◆ Source material ◆

══════════════════════════════

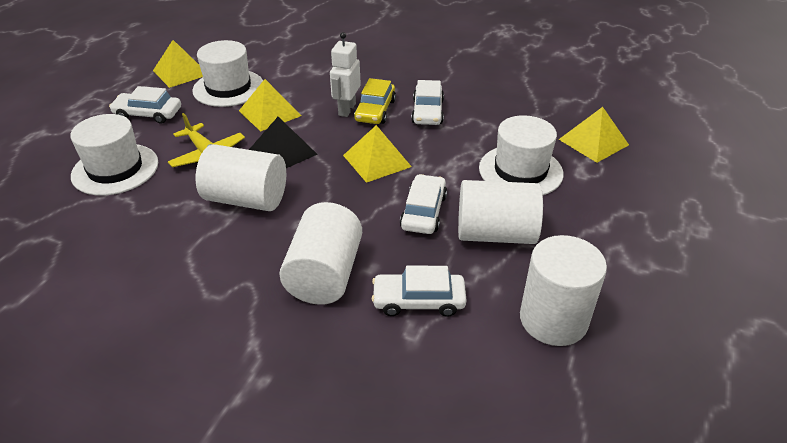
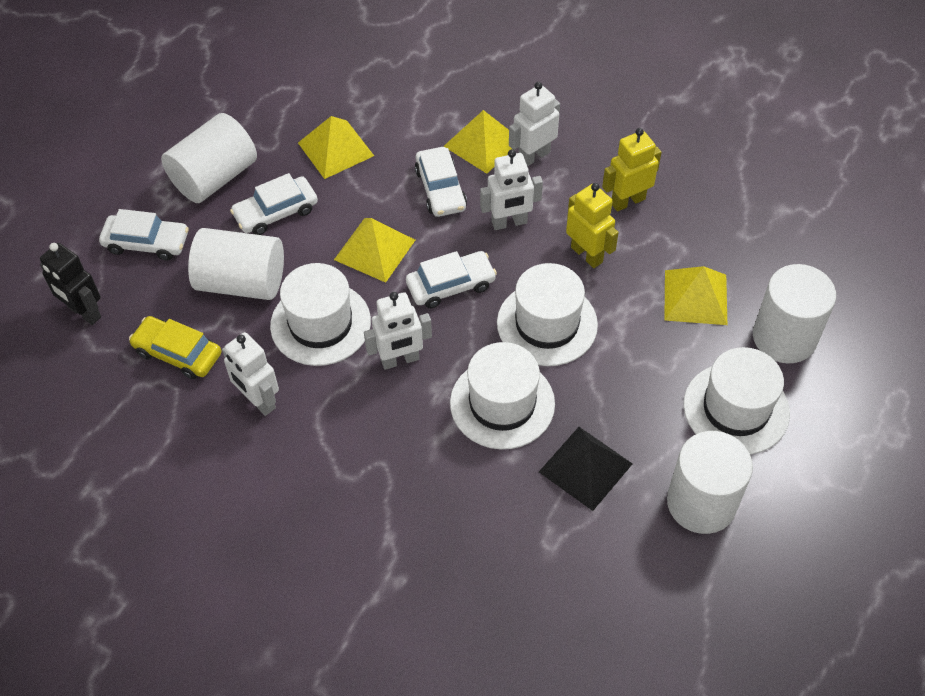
black robot: 0 -> 1
white hat: 3 -> 4
white robot: 1 -> 4
yellow plane: 1 -> 0
yellow robot: 0 -> 2

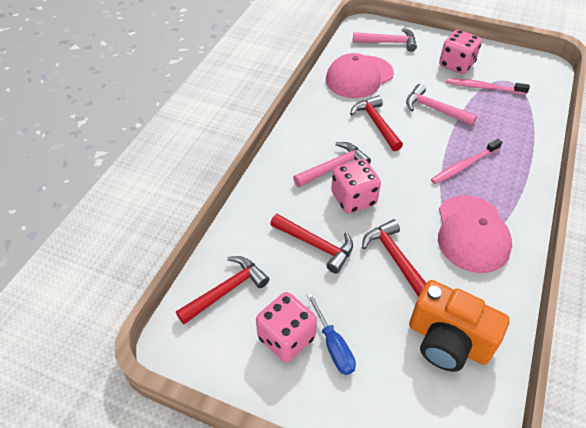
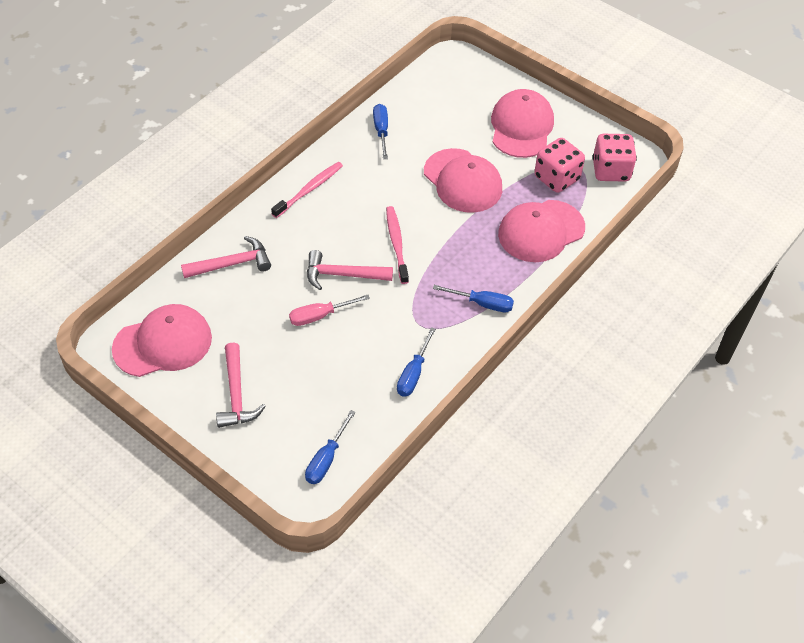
blue screwdriver: 1 -> 4
orange camera: 1 -> 0
pink cap: 2 -> 4
pink dice: 3 -> 2
pink screwdriver: 0 -> 1
red hammer: 4 -> 0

══════════════════════════════

◆ Exercise prompt ◆
I'd like every record transcribed exactly, with no pictures carried over.

◆ Answer for this exercise ◆
black robot: 0 -> 1
white hat: 3 -> 4
white robot: 1 -> 4
yellow plane: 1 -> 0
yellow robot: 0 -> 2

blue screwdriver: 1 -> 4
orange camera: 1 -> 0
pink cap: 2 -> 4
pink dice: 3 -> 2
pink screwdriver: 0 -> 1
red hammer: 4 -> 0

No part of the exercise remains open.